▸ Provided data
[Start of section]

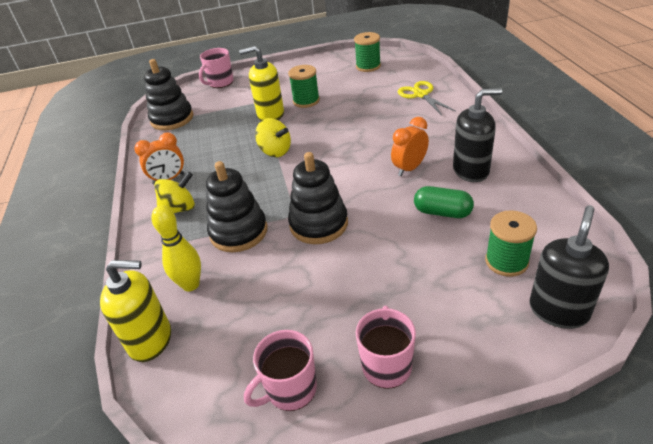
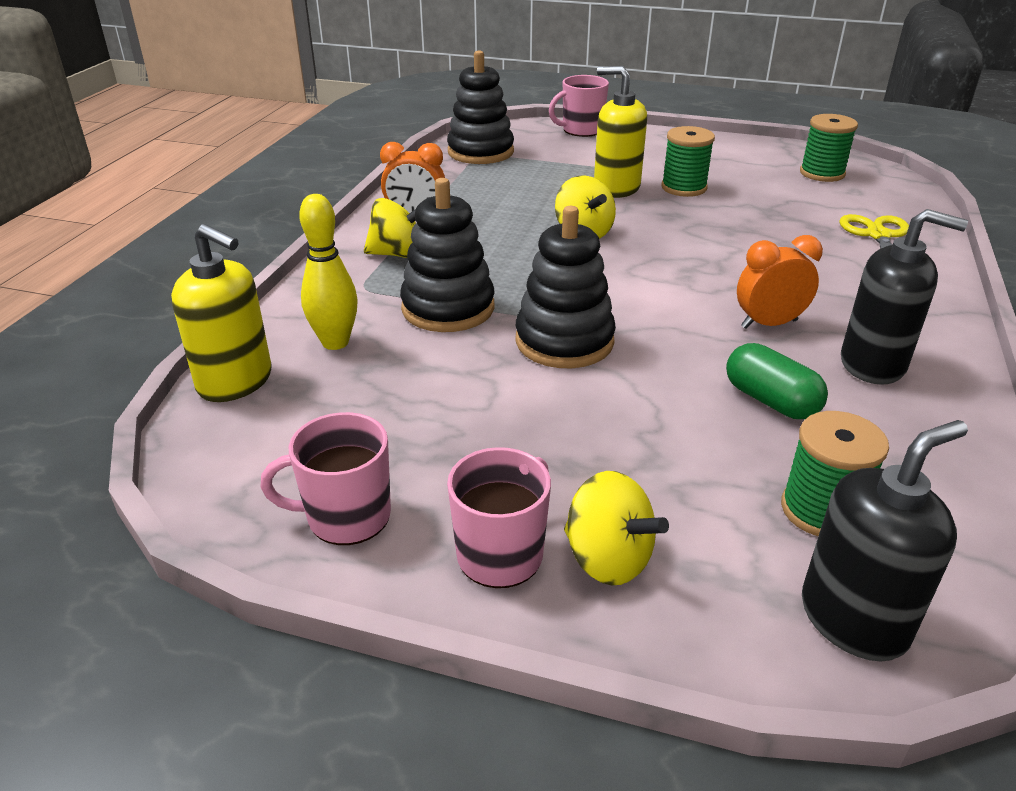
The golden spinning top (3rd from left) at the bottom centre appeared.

[End of section]
[Start of section]

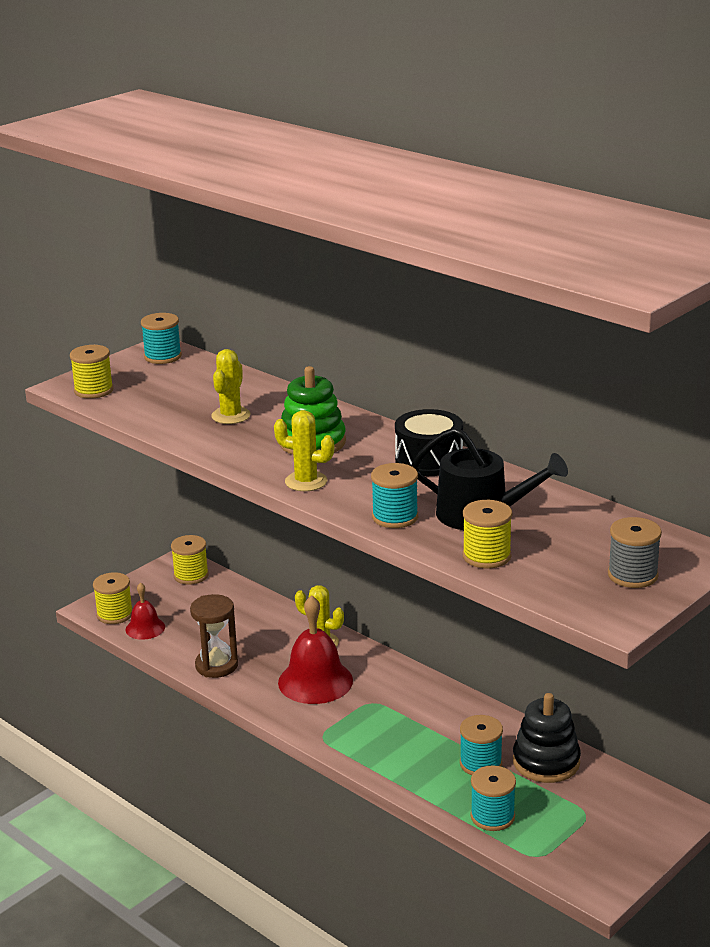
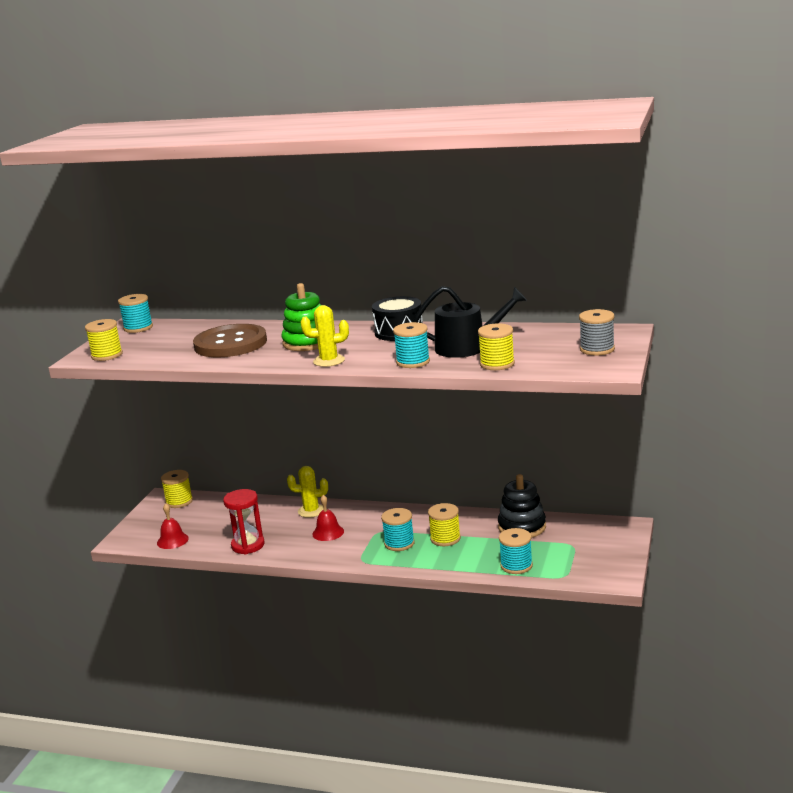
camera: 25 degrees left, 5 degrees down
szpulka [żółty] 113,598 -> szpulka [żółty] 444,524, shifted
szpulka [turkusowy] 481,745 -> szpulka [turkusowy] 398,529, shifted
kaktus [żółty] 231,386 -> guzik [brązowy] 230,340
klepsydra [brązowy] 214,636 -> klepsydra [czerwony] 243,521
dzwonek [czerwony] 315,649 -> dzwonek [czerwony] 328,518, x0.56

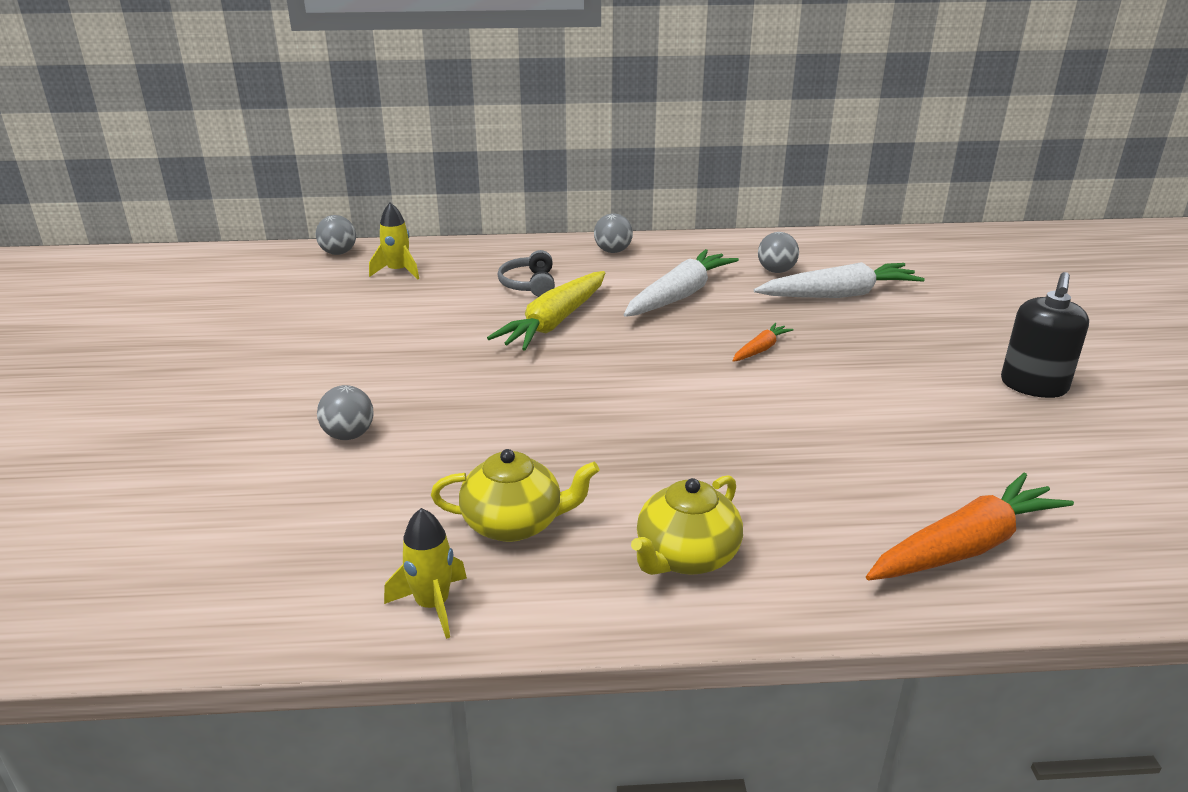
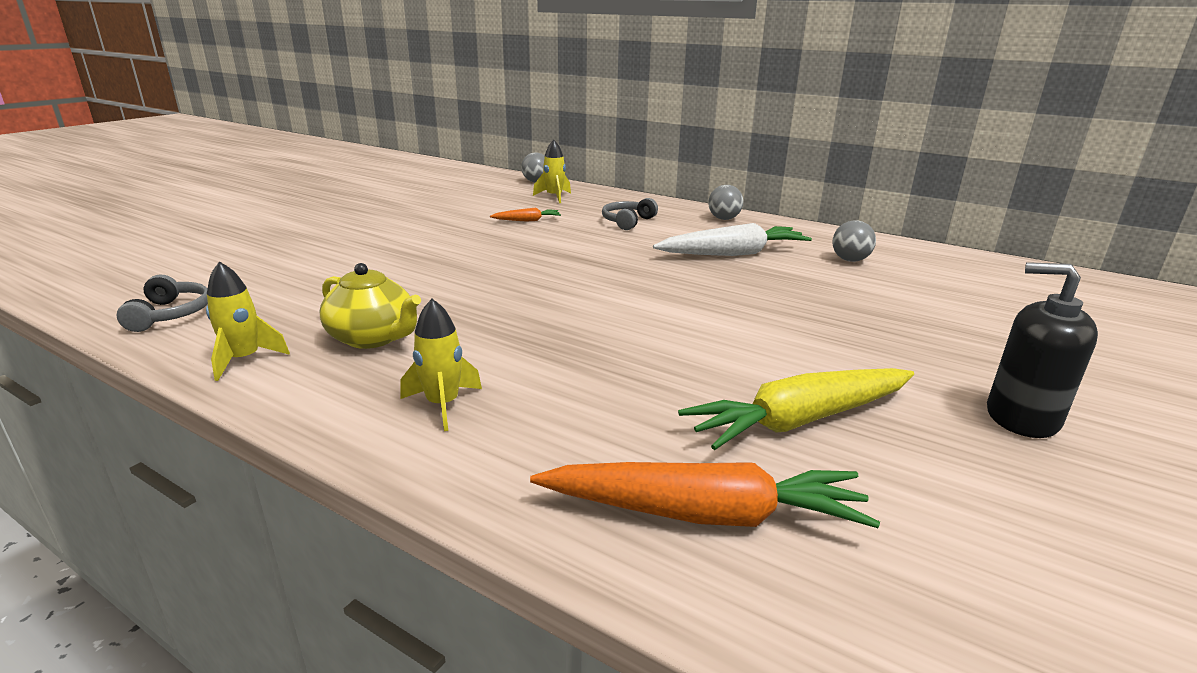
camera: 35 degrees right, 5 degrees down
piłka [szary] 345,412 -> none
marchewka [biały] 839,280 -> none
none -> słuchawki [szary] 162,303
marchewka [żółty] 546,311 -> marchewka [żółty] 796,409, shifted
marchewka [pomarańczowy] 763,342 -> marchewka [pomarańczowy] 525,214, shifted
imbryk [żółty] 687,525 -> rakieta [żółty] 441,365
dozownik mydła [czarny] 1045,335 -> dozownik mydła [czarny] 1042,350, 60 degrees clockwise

[End of section]

▸ How to complete this task
Please return each line of the listing above that contains "szpulka".

▸ Result for this task
szpulka [żółty] 113,598 -> szpulka [żółty] 444,524, shifted
szpulka [turkusowy] 481,745 -> szpulka [turkusowy] 398,529, shifted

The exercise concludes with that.